=== Begin Enclosure ===
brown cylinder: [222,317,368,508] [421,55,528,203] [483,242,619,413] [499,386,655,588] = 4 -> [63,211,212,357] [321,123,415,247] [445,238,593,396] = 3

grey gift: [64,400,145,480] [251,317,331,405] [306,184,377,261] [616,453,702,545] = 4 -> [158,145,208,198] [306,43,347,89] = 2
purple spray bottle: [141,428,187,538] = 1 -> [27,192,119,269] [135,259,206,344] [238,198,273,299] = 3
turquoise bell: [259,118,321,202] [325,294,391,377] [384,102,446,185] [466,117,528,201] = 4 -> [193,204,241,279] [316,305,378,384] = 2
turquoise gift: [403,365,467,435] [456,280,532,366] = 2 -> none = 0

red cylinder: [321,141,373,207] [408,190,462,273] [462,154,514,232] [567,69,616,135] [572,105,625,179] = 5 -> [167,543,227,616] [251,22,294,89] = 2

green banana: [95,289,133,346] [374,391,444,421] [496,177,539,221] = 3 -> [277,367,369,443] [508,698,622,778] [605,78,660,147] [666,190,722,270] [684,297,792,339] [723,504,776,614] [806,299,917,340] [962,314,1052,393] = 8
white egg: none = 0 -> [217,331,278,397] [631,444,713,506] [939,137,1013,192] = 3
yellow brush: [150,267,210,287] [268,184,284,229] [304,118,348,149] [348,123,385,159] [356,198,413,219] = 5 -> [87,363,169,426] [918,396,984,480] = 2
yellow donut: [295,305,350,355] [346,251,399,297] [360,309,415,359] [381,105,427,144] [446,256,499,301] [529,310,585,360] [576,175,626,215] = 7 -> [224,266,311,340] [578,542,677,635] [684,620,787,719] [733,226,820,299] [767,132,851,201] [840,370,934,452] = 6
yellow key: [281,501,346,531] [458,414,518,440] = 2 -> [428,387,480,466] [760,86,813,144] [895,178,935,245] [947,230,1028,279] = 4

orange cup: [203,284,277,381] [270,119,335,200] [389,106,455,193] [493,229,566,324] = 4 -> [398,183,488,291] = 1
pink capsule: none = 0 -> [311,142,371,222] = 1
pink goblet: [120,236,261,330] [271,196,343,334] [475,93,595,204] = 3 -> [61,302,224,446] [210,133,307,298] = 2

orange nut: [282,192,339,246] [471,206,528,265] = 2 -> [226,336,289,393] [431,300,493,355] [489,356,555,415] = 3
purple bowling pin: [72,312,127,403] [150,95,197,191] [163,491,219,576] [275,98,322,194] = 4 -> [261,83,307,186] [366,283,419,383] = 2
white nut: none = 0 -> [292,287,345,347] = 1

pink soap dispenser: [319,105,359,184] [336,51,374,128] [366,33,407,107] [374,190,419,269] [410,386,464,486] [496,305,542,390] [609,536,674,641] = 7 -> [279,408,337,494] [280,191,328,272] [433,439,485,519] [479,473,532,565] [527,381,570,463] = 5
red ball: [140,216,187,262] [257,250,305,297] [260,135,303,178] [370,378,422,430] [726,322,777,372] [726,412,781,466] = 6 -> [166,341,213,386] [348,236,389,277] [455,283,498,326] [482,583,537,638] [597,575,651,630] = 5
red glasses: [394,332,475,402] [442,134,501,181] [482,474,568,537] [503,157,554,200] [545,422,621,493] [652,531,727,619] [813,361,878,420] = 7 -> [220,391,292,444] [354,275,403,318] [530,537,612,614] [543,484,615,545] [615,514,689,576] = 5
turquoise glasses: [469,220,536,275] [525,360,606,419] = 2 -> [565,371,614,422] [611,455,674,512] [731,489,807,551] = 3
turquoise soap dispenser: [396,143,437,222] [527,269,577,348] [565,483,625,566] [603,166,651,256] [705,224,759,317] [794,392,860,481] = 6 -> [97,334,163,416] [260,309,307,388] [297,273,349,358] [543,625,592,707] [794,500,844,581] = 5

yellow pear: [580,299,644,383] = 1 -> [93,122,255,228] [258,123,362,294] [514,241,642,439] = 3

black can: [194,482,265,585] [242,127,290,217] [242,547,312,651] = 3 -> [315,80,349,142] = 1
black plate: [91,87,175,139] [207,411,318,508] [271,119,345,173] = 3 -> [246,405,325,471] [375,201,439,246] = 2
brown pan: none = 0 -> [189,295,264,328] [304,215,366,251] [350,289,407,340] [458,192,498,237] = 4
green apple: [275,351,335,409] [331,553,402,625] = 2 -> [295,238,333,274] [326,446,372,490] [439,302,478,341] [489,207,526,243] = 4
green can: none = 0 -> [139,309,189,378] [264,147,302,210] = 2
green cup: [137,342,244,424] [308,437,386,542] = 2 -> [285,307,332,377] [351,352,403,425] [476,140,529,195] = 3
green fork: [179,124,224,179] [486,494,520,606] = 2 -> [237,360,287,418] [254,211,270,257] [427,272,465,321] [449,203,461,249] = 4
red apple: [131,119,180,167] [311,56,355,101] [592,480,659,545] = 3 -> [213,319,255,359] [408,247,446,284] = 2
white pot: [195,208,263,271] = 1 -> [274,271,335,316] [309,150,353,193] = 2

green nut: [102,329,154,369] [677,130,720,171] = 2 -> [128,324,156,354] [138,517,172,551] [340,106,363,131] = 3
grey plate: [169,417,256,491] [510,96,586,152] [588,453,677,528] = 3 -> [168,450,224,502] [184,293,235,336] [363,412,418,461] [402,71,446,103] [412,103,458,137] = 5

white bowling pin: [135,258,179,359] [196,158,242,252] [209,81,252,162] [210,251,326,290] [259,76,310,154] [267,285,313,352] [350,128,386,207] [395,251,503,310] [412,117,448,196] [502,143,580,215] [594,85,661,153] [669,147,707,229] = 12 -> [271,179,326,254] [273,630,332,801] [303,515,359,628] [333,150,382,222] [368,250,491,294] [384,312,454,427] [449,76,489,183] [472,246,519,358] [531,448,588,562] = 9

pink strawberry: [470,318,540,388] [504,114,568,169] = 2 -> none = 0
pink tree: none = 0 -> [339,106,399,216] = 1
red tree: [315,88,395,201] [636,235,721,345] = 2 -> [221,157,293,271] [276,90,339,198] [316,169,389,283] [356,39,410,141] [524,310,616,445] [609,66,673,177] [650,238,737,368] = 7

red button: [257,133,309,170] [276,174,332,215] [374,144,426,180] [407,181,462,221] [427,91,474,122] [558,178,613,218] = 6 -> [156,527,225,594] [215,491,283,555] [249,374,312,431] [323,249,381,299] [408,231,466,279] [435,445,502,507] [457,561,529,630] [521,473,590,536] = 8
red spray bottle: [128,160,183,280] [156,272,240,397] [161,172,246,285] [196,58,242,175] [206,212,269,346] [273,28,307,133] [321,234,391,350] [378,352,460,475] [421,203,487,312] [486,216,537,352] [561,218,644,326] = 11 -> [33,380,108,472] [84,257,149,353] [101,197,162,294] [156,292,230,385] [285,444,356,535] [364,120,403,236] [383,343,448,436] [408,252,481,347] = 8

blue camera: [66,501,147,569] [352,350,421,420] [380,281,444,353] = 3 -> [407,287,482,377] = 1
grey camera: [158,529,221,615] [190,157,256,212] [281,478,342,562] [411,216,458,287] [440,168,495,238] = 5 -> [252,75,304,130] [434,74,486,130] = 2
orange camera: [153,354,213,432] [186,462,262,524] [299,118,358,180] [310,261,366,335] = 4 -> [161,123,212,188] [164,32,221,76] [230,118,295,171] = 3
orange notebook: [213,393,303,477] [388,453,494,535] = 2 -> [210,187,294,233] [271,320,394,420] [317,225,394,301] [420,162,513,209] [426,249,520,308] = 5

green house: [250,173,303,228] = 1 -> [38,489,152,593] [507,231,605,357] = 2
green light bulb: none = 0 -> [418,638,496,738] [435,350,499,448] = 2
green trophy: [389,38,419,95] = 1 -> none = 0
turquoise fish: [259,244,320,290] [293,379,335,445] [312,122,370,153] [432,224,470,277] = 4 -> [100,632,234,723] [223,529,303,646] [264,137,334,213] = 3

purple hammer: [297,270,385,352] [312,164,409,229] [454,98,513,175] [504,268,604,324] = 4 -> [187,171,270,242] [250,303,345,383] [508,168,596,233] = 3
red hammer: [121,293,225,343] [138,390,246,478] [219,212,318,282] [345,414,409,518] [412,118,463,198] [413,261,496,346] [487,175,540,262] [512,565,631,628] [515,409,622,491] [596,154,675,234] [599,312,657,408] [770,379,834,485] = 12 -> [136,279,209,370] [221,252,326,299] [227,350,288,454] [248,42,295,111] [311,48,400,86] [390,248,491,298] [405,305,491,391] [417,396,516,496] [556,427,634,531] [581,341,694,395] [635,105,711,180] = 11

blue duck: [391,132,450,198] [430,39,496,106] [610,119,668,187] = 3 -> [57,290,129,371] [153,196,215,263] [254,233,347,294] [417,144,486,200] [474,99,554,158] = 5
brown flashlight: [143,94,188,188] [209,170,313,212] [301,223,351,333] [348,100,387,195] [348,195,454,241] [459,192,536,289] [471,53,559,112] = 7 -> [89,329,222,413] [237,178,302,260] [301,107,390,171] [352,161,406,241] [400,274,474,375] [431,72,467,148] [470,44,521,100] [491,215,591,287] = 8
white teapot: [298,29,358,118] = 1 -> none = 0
=== End Enclosure ===
§ **About this exercise**: Reproduce exactly the stretch of the material above that starts at the line with "purple spray bottle: [141,428,187,538]" and ends at the line with "yellow brush: [150,267,210,287]", both included, and nothing else.

§ **Exercise output**:
purple spray bottle: [141,428,187,538] = 1 -> [27,192,119,269] [135,259,206,344] [238,198,273,299] = 3
turquoise bell: [259,118,321,202] [325,294,391,377] [384,102,446,185] [466,117,528,201] = 4 -> [193,204,241,279] [316,305,378,384] = 2
turquoise gift: [403,365,467,435] [456,280,532,366] = 2 -> none = 0

red cylinder: [321,141,373,207] [408,190,462,273] [462,154,514,232] [567,69,616,135] [572,105,625,179] = 5 -> [167,543,227,616] [251,22,294,89] = 2

green banana: [95,289,133,346] [374,391,444,421] [496,177,539,221] = 3 -> [277,367,369,443] [508,698,622,778] [605,78,660,147] [666,190,722,270] [684,297,792,339] [723,504,776,614] [806,299,917,340] [962,314,1052,393] = 8
white egg: none = 0 -> [217,331,278,397] [631,444,713,506] [939,137,1013,192] = 3
yellow brush: [150,267,210,287] [268,184,284,229] [304,118,348,149] [348,123,385,159] [356,198,413,219] = 5 -> [87,363,169,426] [918,396,984,480] = 2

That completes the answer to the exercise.